• [YOUR OBJECTIVE] Let the answer be the lines from the one with "[251, 239, 288, 311]" to the end of the entries, copied exactly with both boundary lines kept.

• [DATA SUPPLIED]

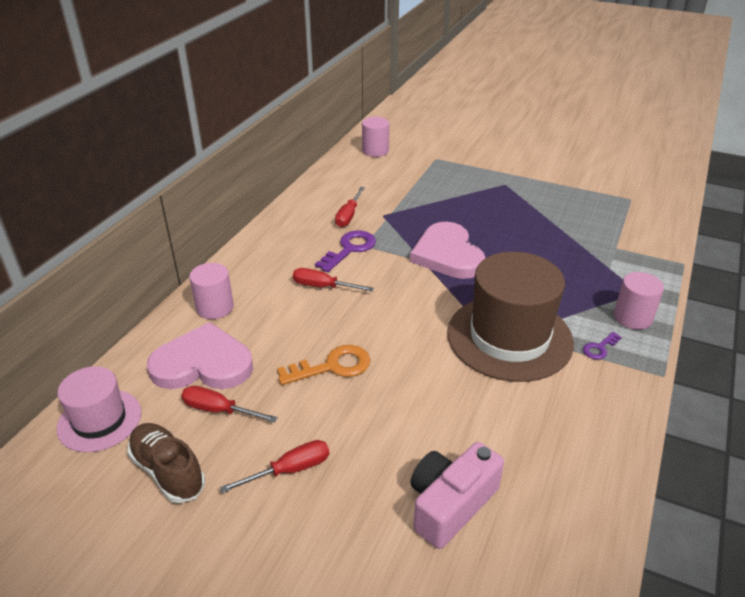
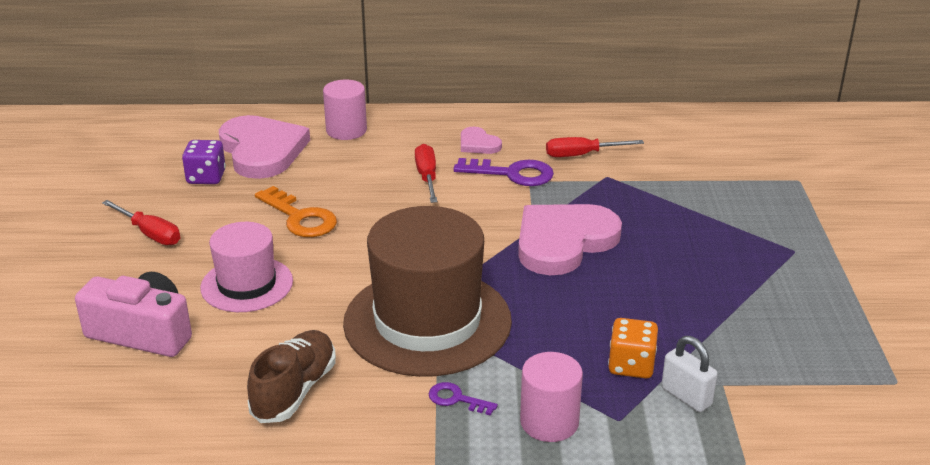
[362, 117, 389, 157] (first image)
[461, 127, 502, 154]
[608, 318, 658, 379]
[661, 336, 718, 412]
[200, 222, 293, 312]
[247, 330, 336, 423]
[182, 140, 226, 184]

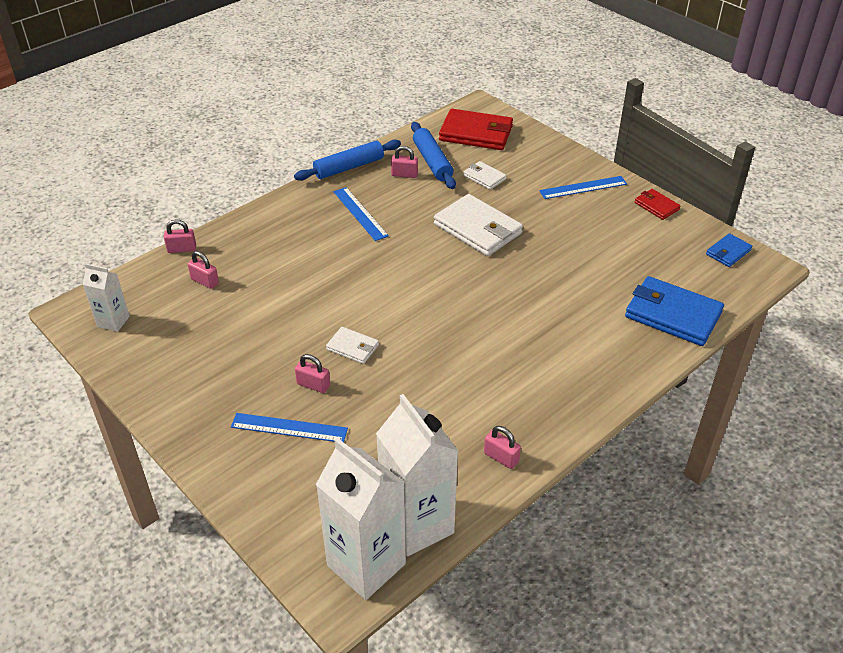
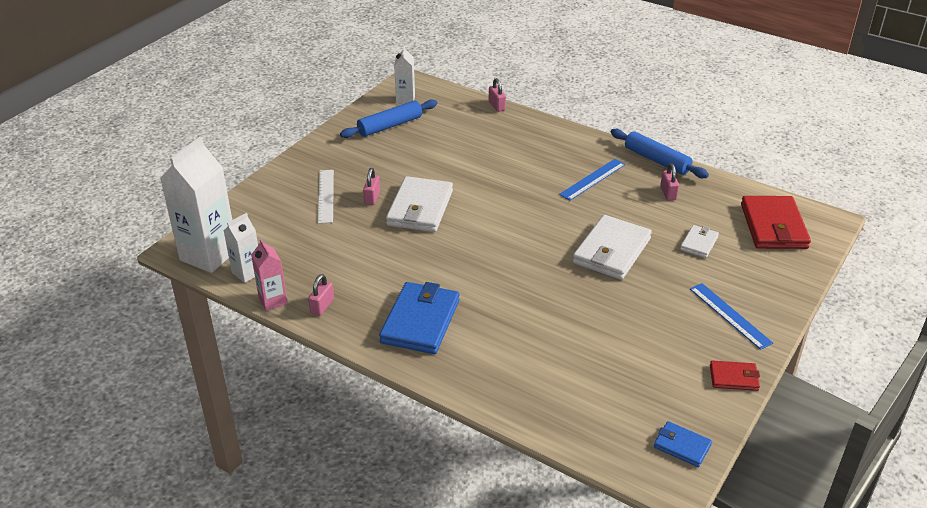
[188, 251, 219, 289] (first image)
[251, 239, 288, 311]
[340, 99, 437, 138]
[379, 282, 459, 354]
[318, 170, 334, 224]
[710, 361, 760, 391]
[386, 176, 453, 232]
[224, 213, 258, 283]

• [EXERCISE RESULT]
[251, 239, 288, 311]
[340, 99, 437, 138]
[379, 282, 459, 354]
[318, 170, 334, 224]
[710, 361, 760, 391]
[386, 176, 453, 232]
[224, 213, 258, 283]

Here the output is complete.